◆ WHAT IS BEING ASKED: What you return should be the complete data below, word for word, with no pictures in it.

___ PROVIDED RECORDS

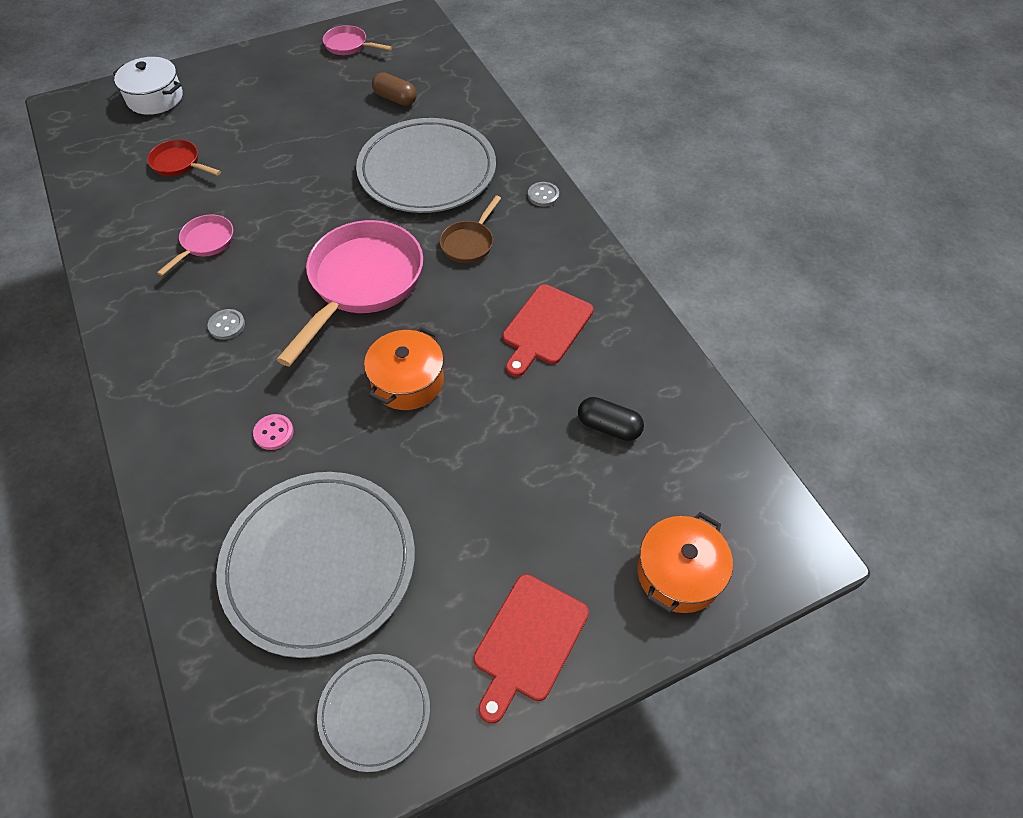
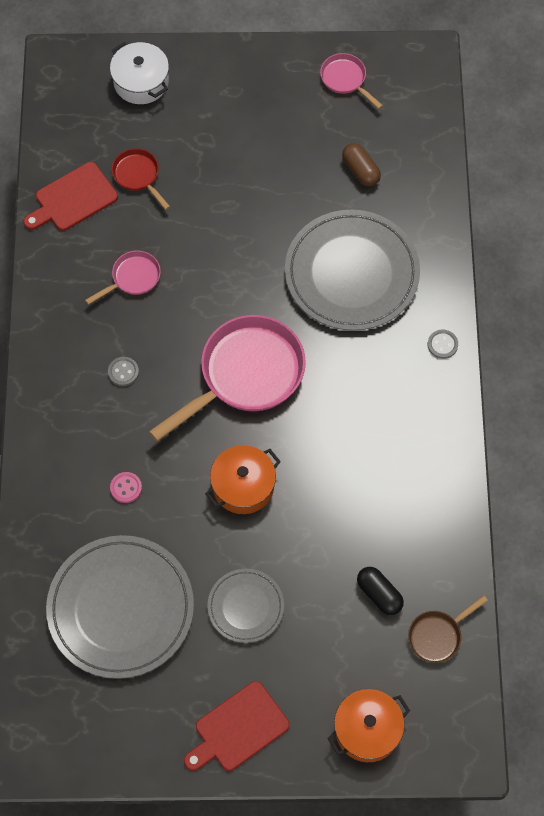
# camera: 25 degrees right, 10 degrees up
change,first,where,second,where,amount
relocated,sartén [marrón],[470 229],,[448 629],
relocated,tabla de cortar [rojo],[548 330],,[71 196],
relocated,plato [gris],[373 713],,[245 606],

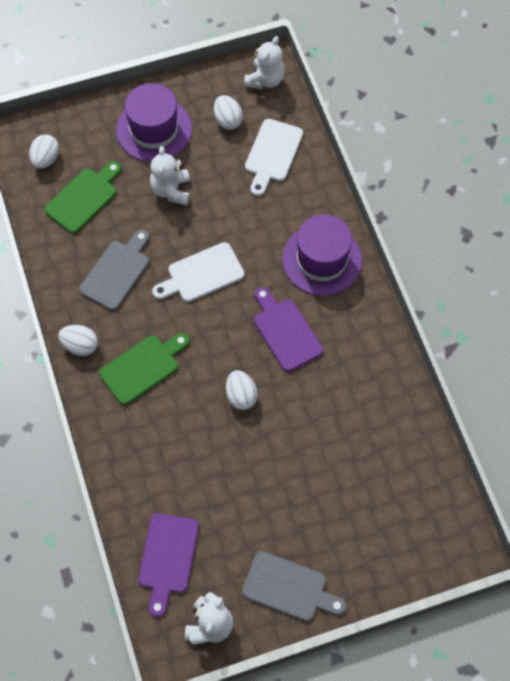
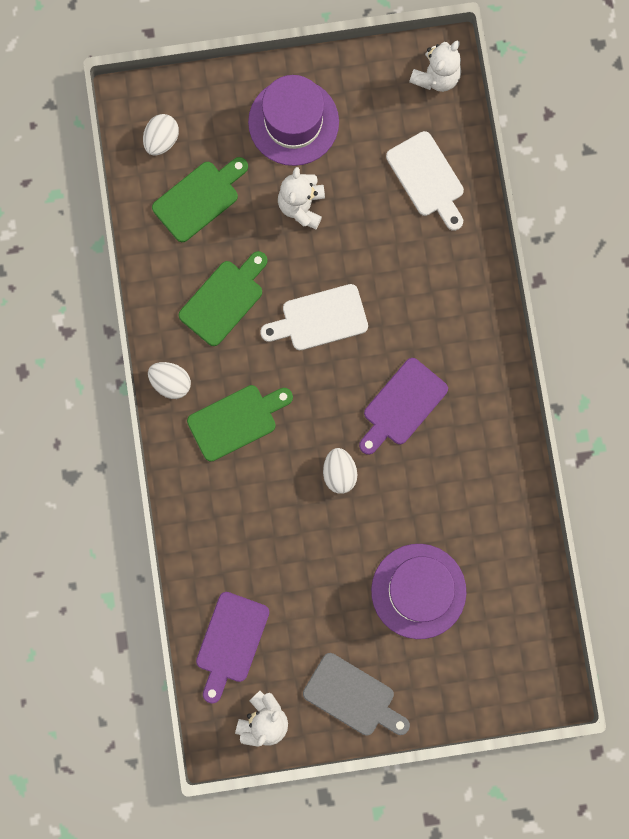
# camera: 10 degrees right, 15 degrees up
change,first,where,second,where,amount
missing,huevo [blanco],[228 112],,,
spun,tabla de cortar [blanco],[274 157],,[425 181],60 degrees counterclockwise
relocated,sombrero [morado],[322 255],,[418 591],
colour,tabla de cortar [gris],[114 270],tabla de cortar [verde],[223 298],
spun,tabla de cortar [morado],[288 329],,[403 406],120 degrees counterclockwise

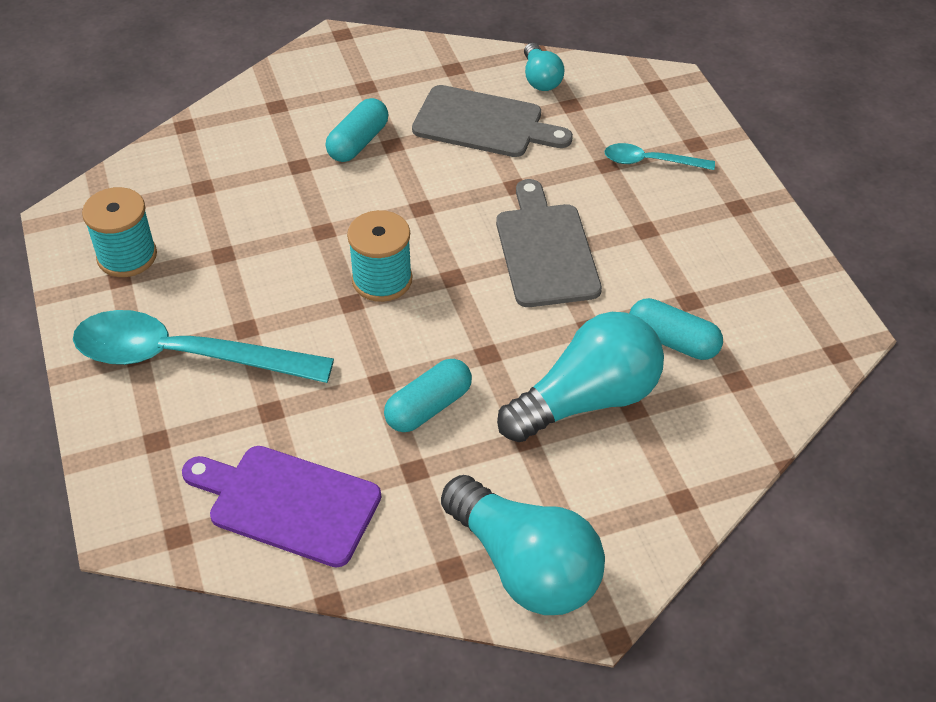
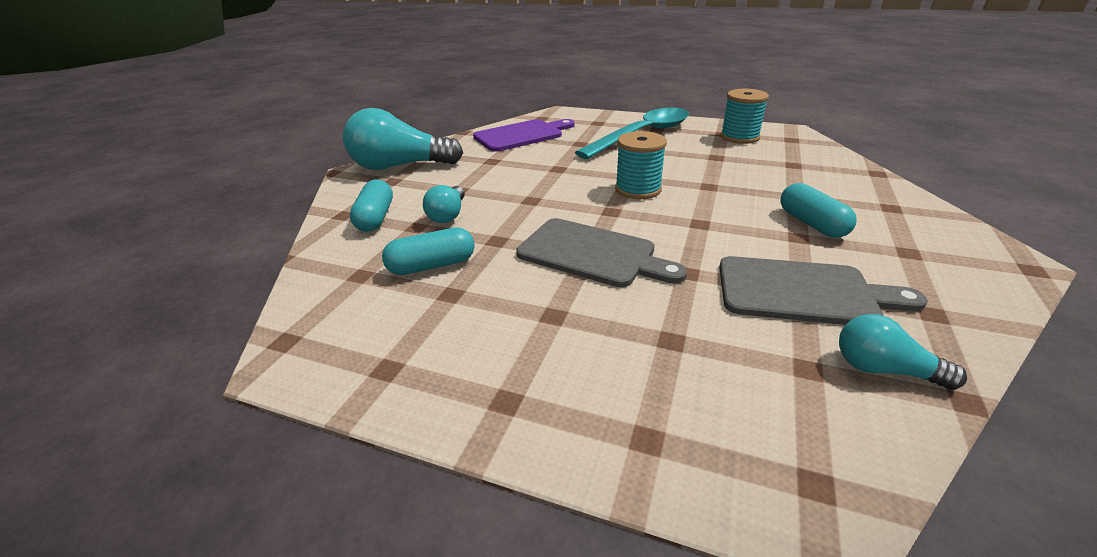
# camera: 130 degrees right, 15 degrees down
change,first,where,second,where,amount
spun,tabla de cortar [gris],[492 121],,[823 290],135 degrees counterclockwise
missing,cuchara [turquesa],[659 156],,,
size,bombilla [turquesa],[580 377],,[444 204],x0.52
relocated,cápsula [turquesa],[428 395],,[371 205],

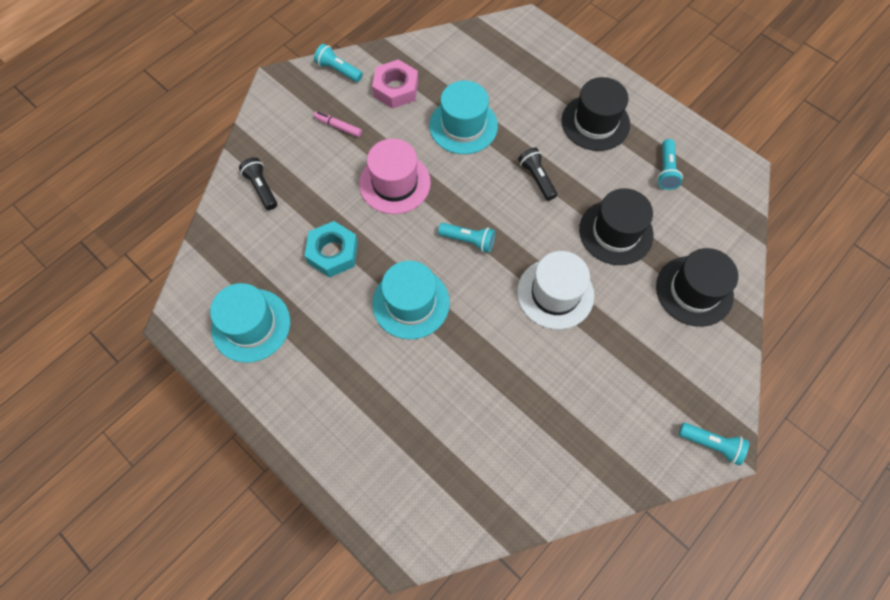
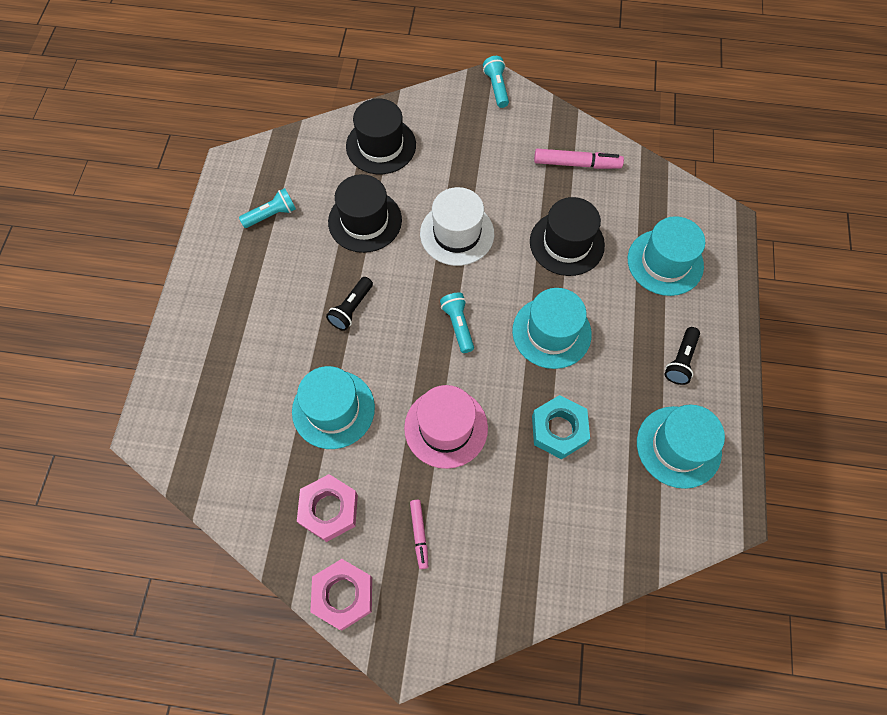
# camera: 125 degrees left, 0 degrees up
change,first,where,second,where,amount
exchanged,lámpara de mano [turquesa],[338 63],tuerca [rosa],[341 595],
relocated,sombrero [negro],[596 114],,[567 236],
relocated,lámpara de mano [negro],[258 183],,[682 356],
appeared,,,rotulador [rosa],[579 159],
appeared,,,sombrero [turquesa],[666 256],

______

◆ SOLUTION TO THE PROBLEM:
# camera: 25 degrees right, 10 degrees up
change,first,where,second,where,amount
relocated,sartén [marrón],[470 229],,[448 629],
relocated,tabla de cortar [rojo],[548 330],,[71 196],
relocated,plato [gris],[373 713],,[245 606],

# camera: 10 degrees right, 15 degrees up
change,first,where,second,where,amount
missing,huevo [blanco],[228 112],,,
spun,tabla de cortar [blanco],[274 157],,[425 181],60 degrees counterclockwise
relocated,sombrero [morado],[322 255],,[418 591],
colour,tabla de cortar [gris],[114 270],tabla de cortar [verde],[223 298],
spun,tabla de cortar [morado],[288 329],,[403 406],120 degrees counterclockwise

# camera: 130 degrees right, 15 degrees down
change,first,where,second,where,amount
spun,tabla de cortar [gris],[492 121],,[823 290],135 degrees counterclockwise
missing,cuchara [turquesa],[659 156],,,
size,bombilla [turquesa],[580 377],,[444 204],x0.52
relocated,cápsula [turquesa],[428 395],,[371 205],

# camera: 125 degrees left, 0 degrees up
change,first,where,second,where,amount
exchanged,lámpara de mano [turquesa],[338 63],tuerca [rosa],[341 595],
relocated,sombrero [negro],[596 114],,[567 236],
relocated,lámpara de mano [negro],[258 183],,[682 356],
appeared,,,rotulador [rosa],[579 159],
appeared,,,sombrero [turquesa],[666 256],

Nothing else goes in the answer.